'''

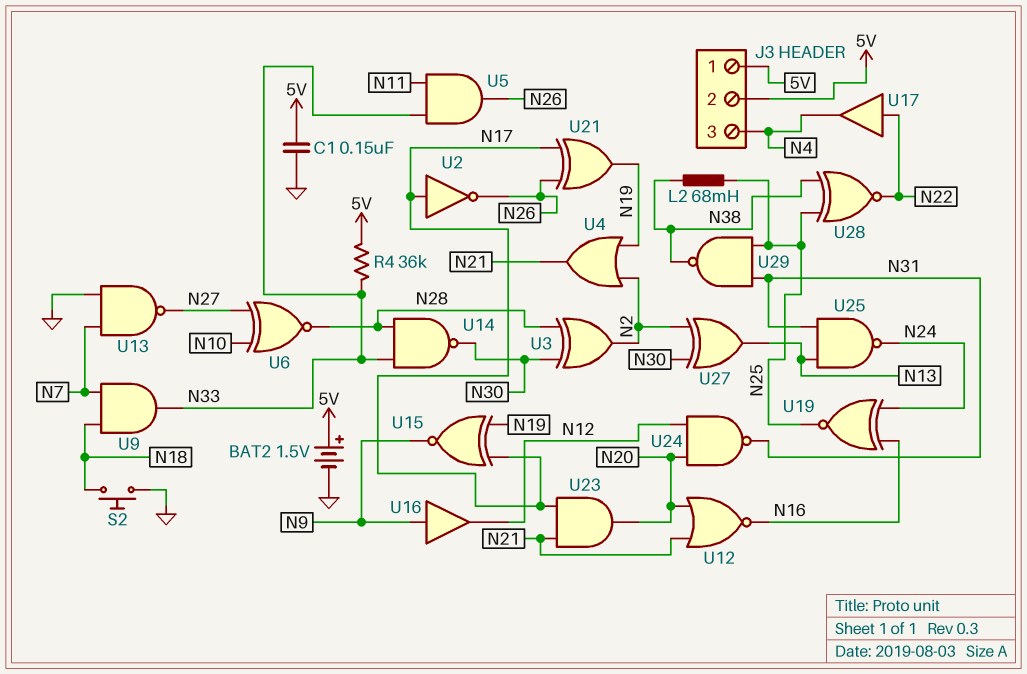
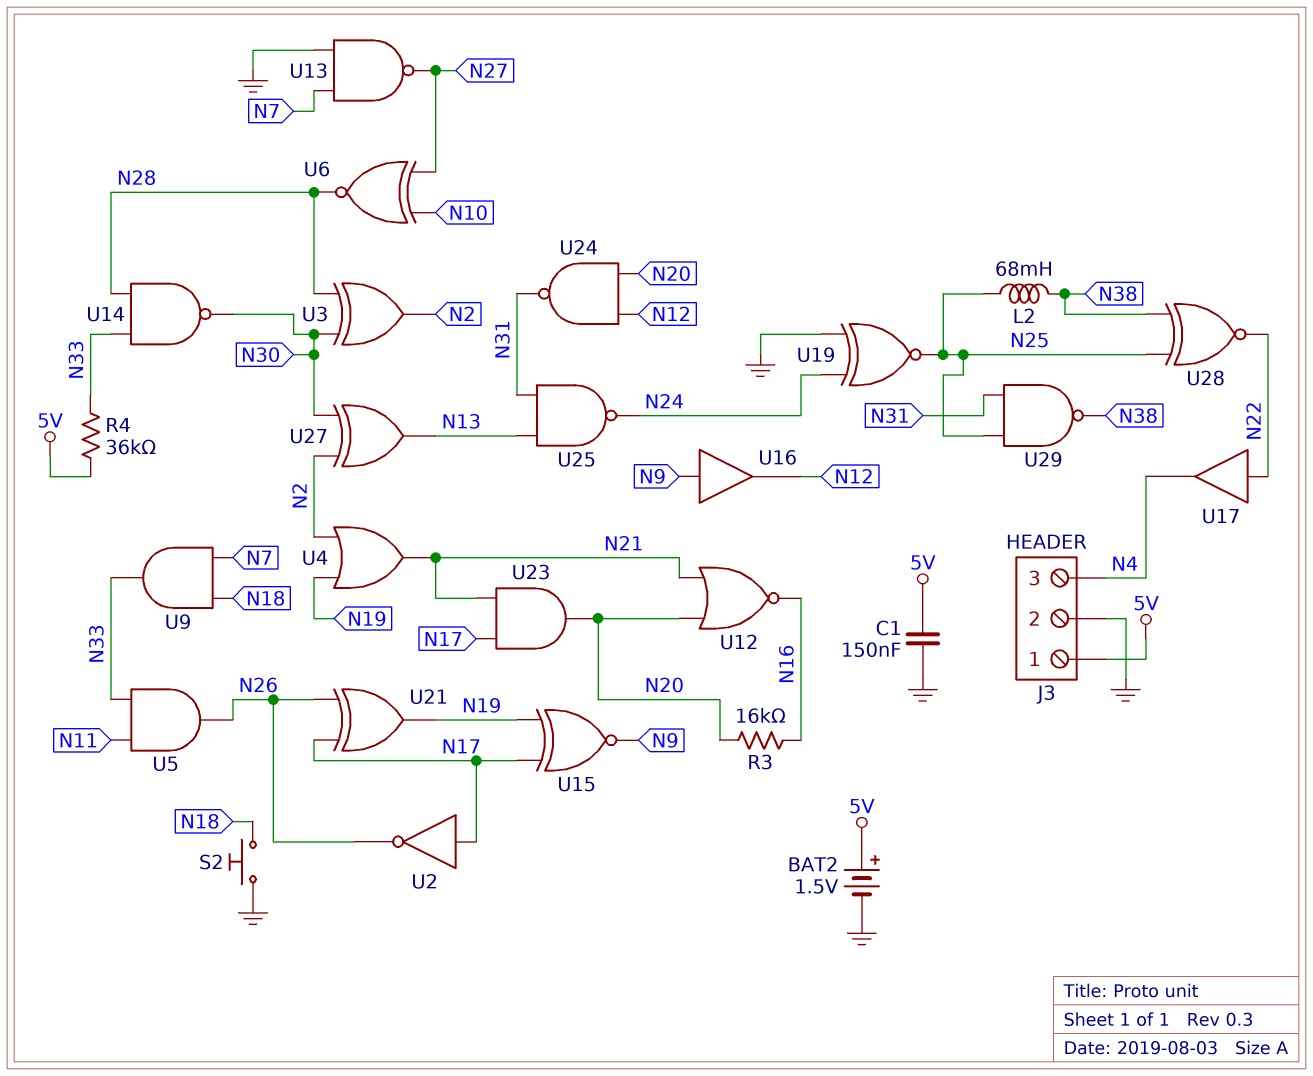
J3 pin 2: 5V -> GND
R3: none -> 16k (N16, N20)
U19: XNOR (in N16, in N24, out N25) -> XNOR (in GND, in N24, out N25)

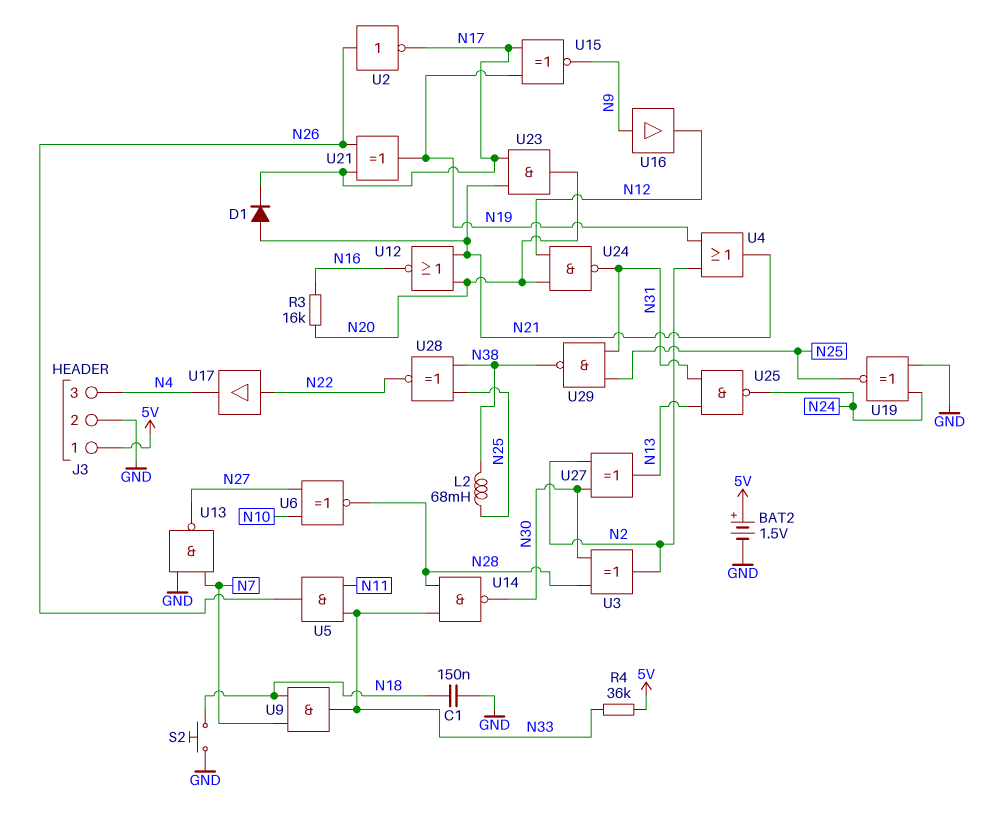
C1: 150nF (5V, GND) -> 150nF (GND, N18)
D1: none -> diode (A N21, K N17)
U2: NOT (in N17, out N26) -> NOT (in N26, out N17)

'''

What is being asked: Restate, word for word, all of the material above, leaving out the images.

Exercise answer:
J3 pin 2: 5V -> GND
R3: none -> 16k (N16, N20)
U19: XNOR (in N16, in N24, out N25) -> XNOR (in GND, in N24, out N25)

C1: 150nF (5V, GND) -> 150nF (GND, N18)
D1: none -> diode (A N21, K N17)
U2: NOT (in N17, out N26) -> NOT (in N26, out N17)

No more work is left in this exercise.